(Stored dataset items)
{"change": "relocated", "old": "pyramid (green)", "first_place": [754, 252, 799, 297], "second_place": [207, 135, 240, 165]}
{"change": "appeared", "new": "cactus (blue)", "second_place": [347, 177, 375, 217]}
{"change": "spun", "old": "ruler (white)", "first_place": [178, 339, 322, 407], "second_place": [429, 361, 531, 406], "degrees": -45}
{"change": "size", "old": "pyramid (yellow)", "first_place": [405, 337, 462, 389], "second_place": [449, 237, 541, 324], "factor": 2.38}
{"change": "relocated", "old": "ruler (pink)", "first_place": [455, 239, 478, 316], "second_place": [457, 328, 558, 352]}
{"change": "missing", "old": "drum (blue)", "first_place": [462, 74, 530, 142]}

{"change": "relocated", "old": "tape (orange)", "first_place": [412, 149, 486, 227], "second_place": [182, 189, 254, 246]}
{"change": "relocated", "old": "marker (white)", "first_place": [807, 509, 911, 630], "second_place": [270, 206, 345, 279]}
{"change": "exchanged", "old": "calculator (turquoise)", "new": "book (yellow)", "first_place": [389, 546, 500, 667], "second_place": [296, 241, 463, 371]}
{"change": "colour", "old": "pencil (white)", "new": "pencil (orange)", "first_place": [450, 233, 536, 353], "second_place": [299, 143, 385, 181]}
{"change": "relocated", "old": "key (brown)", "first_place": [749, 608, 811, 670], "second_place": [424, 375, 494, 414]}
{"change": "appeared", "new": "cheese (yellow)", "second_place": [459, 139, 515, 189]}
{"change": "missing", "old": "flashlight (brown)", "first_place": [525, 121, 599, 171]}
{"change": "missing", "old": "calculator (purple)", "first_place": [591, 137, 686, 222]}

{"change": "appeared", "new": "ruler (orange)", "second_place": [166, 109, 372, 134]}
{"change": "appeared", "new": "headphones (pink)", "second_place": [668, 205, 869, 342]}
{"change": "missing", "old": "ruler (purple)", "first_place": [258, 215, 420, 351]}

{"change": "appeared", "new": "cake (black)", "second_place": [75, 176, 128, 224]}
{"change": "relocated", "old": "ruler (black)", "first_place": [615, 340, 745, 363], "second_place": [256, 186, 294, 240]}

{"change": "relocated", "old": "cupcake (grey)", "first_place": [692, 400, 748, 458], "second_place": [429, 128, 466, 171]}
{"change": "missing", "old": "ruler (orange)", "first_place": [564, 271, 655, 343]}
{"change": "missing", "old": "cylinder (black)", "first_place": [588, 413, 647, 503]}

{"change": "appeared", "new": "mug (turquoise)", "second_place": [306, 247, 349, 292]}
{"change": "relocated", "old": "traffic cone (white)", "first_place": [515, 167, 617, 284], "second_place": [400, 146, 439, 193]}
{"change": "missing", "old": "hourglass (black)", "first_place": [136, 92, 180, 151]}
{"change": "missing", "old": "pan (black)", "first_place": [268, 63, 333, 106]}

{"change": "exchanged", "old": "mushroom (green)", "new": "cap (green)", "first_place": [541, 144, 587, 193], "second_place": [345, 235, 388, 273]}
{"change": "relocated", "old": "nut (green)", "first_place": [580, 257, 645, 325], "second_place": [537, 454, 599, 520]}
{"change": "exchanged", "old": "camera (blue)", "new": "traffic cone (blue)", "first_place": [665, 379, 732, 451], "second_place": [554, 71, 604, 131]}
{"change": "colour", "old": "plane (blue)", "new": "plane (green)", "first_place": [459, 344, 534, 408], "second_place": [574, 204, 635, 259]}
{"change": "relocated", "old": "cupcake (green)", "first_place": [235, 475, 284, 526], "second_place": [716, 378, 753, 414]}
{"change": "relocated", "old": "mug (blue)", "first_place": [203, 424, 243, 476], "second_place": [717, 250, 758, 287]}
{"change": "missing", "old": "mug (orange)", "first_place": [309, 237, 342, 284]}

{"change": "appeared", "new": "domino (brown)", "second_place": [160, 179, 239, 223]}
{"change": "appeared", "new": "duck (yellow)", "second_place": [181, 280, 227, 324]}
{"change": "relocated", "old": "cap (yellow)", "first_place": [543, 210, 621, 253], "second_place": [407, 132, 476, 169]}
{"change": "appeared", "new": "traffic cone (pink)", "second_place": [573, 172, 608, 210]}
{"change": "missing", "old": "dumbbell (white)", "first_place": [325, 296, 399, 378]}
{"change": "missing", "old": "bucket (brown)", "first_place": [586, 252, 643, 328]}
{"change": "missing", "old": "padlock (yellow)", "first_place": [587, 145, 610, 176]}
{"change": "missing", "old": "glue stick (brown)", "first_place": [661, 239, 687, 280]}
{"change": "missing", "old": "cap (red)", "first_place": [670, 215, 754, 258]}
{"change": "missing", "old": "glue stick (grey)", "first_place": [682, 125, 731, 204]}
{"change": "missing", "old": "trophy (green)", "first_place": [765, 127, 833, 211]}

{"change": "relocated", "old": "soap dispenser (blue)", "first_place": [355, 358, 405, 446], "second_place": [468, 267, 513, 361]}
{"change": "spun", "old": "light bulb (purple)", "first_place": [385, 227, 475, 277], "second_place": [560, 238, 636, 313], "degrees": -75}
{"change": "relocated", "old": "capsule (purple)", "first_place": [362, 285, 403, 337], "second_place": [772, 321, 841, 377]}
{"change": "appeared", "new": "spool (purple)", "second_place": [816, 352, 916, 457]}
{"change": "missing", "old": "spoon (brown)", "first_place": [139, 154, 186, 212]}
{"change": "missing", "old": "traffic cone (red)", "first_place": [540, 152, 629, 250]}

=== Work instructions ===
In the records above, find every line with the word "pyramid" and copy it.

=== Answer space ===
{"change": "relocated", "old": "pyramid (green)", "first_place": [754, 252, 799, 297], "second_place": [207, 135, 240, 165]}
{"change": "size", "old": "pyramid (yellow)", "first_place": [405, 337, 462, 389], "second_place": [449, 237, 541, 324], "factor": 2.38}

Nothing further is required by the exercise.